Report every line of the records that contains the word "with", copying each such line in full.

※ ※ ※

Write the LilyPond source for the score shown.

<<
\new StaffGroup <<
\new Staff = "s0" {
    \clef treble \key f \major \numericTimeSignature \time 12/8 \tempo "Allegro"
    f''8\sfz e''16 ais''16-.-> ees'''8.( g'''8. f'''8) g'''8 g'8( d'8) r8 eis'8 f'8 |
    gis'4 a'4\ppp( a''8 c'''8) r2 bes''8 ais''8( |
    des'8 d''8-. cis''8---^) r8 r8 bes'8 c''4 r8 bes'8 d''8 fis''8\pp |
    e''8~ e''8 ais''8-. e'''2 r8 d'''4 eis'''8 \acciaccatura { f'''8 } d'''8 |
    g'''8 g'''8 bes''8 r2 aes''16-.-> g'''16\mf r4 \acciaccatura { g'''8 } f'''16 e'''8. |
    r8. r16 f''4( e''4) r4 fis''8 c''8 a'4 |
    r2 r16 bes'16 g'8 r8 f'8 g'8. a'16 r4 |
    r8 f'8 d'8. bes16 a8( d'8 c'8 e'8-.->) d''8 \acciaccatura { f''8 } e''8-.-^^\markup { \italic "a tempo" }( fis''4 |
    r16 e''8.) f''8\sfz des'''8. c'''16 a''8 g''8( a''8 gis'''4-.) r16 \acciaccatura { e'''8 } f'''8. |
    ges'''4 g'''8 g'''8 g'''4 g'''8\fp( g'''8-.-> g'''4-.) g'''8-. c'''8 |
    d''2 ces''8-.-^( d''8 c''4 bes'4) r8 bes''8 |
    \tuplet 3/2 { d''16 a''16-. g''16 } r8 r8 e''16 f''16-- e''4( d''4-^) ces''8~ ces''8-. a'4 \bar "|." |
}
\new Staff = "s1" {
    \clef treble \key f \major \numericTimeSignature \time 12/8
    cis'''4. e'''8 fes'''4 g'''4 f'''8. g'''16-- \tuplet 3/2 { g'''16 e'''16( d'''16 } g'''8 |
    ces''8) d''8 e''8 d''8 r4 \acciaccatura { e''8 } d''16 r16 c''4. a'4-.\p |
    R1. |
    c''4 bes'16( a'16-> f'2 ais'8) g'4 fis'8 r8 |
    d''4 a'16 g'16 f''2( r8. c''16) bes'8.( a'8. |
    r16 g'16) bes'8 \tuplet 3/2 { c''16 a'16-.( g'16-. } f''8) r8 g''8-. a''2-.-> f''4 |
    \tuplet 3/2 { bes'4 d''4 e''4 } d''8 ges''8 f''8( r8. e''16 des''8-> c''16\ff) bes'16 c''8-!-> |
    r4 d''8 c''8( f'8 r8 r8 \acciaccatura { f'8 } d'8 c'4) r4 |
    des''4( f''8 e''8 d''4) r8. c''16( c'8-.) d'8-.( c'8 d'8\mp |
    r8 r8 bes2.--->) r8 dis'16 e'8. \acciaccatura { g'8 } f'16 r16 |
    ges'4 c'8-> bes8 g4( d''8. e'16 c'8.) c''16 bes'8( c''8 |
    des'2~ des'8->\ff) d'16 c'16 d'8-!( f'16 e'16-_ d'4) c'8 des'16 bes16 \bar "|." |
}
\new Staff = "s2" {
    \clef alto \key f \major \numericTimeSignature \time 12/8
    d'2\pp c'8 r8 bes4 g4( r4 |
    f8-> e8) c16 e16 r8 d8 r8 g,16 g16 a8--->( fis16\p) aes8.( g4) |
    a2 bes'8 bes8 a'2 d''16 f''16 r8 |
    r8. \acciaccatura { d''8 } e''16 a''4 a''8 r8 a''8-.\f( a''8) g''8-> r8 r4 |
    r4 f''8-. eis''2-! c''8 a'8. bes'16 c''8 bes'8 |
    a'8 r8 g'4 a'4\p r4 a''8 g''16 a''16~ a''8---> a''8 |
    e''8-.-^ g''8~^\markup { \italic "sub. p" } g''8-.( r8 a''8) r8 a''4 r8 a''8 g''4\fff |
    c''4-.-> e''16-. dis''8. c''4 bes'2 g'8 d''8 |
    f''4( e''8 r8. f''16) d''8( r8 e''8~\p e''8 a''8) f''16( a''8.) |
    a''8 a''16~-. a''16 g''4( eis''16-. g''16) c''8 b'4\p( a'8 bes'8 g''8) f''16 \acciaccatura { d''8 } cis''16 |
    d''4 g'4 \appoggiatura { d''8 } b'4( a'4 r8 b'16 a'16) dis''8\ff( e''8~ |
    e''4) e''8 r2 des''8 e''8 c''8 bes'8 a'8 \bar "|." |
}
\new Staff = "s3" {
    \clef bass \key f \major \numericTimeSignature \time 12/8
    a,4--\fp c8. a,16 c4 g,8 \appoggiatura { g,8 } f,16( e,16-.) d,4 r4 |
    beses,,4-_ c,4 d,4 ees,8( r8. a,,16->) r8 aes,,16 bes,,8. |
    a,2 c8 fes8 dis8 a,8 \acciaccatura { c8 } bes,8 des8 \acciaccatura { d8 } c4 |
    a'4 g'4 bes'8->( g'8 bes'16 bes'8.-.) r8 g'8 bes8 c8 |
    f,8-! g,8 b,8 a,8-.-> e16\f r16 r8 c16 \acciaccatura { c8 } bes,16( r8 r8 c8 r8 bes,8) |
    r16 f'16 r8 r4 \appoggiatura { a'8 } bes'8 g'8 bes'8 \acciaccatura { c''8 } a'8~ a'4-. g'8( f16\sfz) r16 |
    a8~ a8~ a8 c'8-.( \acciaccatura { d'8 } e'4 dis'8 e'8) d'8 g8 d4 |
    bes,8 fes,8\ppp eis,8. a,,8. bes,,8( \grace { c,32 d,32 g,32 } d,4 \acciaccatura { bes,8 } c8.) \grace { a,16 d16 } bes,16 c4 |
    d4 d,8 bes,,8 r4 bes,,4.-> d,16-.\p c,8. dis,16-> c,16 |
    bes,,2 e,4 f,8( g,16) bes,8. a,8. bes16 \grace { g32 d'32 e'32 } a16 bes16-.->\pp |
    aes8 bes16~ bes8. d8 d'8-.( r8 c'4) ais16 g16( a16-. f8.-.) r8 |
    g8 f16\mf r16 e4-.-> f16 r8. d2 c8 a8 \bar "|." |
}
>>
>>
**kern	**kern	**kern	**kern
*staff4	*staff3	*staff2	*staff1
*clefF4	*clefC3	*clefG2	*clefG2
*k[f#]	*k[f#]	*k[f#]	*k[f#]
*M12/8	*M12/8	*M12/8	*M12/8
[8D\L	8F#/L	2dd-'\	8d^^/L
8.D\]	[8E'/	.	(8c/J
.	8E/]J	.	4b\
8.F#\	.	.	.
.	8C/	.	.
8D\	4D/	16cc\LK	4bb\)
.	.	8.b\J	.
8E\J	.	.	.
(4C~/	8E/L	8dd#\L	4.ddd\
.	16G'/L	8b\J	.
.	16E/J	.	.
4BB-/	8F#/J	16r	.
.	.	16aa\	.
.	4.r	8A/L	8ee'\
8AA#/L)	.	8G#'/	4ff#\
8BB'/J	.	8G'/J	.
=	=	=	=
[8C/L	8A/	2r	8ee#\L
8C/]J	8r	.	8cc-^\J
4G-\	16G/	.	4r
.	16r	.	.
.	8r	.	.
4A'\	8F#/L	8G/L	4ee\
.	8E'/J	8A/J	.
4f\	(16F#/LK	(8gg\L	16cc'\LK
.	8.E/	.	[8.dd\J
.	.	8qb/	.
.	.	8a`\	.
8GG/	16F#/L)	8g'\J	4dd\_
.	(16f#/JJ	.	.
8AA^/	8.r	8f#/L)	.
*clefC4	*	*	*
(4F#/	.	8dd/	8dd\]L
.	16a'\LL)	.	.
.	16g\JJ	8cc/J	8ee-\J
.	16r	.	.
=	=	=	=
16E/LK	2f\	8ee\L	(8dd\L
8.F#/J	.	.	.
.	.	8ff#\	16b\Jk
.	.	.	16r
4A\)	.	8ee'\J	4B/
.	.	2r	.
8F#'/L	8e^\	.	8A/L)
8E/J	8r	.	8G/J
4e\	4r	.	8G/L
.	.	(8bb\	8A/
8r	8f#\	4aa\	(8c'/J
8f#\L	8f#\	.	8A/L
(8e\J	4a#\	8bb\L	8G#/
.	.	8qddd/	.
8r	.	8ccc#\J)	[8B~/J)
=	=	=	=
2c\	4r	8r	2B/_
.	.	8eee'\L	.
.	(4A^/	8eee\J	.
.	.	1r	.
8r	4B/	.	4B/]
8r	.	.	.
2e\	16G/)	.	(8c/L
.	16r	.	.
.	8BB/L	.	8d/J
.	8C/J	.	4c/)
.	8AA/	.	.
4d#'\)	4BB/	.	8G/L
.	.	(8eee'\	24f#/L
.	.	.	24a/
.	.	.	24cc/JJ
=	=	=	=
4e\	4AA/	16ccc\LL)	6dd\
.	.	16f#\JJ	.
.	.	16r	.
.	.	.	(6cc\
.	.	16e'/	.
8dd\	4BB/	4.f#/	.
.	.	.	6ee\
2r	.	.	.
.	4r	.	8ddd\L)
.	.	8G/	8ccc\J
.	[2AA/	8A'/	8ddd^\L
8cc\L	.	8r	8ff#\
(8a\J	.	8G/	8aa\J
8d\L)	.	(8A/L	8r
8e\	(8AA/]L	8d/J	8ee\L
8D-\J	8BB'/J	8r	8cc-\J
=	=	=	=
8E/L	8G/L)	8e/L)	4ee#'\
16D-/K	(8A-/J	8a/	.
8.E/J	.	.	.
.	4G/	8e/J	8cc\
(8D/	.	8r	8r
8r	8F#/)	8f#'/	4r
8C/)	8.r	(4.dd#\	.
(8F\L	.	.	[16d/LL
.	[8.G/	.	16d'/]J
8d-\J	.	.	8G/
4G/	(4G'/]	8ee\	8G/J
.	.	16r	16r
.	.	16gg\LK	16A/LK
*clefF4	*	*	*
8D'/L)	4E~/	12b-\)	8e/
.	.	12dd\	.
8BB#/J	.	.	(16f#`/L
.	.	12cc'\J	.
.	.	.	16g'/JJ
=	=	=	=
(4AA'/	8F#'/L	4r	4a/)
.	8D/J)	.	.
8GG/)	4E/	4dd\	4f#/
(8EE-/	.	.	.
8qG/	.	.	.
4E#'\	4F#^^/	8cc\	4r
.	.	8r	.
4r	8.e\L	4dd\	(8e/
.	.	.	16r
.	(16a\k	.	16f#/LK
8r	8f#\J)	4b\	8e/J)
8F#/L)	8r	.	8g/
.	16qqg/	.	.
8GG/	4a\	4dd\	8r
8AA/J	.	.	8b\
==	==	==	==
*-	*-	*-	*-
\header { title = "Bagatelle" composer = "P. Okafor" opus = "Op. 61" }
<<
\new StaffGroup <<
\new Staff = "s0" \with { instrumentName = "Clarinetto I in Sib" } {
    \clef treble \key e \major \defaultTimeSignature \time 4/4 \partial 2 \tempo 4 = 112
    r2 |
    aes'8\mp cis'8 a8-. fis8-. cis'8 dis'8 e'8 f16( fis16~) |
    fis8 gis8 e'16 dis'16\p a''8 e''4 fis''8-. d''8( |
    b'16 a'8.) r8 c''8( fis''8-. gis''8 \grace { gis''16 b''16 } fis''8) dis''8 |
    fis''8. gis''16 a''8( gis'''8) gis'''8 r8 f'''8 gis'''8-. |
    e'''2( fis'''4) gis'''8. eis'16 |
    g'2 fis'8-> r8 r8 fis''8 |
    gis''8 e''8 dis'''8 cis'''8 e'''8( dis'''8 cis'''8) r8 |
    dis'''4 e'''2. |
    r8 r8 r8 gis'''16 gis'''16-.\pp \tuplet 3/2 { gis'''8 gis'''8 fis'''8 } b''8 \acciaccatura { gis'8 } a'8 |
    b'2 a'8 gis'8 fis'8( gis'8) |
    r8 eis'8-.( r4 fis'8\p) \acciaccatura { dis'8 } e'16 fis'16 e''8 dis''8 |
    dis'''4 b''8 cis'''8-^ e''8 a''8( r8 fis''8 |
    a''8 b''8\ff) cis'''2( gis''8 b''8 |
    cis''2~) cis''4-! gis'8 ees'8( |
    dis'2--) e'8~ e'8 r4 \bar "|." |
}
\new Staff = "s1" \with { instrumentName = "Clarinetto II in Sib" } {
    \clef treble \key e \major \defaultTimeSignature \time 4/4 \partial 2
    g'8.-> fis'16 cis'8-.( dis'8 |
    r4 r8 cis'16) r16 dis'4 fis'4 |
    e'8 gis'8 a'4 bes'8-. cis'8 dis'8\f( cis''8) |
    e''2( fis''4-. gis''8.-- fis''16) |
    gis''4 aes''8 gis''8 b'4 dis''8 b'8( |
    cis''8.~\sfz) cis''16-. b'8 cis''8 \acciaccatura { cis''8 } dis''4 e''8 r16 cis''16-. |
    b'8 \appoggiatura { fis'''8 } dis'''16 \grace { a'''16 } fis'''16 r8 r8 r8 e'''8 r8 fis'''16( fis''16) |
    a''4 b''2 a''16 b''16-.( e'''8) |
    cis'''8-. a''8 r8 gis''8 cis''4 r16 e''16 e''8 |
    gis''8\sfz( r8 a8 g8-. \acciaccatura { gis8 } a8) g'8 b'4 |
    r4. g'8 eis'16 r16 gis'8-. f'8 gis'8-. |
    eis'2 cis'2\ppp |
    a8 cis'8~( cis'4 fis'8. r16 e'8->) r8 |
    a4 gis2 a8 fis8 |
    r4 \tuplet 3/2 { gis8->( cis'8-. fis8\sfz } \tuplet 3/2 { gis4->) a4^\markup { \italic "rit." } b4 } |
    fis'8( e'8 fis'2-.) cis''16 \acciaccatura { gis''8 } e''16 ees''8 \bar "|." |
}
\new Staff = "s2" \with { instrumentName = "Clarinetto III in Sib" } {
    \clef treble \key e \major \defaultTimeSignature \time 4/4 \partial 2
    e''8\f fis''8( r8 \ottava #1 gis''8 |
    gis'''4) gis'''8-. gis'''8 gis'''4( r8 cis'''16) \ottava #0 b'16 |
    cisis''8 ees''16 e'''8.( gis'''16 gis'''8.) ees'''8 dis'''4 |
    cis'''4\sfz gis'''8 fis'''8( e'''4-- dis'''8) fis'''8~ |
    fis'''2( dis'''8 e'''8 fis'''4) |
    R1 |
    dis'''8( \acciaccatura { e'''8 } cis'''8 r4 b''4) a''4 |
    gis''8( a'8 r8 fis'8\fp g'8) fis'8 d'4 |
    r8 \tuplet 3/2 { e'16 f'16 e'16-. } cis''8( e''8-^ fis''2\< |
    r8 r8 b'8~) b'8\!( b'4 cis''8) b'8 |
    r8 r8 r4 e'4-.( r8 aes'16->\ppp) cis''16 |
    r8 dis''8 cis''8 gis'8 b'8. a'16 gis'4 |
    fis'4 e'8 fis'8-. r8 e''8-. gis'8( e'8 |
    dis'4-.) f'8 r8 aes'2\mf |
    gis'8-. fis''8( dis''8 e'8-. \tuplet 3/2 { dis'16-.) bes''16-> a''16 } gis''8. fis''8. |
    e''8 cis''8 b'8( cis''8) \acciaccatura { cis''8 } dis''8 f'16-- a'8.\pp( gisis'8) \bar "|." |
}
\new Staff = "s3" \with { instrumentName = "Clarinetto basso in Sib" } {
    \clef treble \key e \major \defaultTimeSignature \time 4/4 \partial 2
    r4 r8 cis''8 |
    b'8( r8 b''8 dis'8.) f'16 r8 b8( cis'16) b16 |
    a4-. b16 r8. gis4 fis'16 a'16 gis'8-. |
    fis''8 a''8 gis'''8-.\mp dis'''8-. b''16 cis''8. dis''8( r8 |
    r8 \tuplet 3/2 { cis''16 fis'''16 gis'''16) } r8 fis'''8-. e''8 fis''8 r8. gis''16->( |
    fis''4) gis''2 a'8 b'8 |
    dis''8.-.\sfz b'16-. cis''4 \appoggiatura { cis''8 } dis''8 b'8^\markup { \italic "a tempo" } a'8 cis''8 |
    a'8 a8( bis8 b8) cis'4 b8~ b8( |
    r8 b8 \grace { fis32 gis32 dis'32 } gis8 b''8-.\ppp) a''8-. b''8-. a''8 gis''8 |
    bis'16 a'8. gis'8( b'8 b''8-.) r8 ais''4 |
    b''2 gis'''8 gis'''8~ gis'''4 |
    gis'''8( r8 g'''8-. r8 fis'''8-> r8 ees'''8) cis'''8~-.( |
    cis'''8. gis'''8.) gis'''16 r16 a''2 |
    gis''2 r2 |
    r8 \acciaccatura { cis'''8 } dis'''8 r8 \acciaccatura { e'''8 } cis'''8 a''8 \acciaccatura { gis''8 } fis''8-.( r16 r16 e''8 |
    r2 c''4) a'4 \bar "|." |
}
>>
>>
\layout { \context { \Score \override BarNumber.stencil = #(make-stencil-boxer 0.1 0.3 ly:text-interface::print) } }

※ ※ ※

== SOLUTION FOR THIS PROBLEM ==
\new Staff = "s0" \with { instrumentName = "Clarinetto I in Sib" } {
\new Staff = "s1" \with { instrumentName = "Clarinetto II in Sib" } {
\new Staff = "s2" \with { instrumentName = "Clarinetto III in Sib" } {
\new Staff = "s3" \with { instrumentName = "Clarinetto basso in Sib" } {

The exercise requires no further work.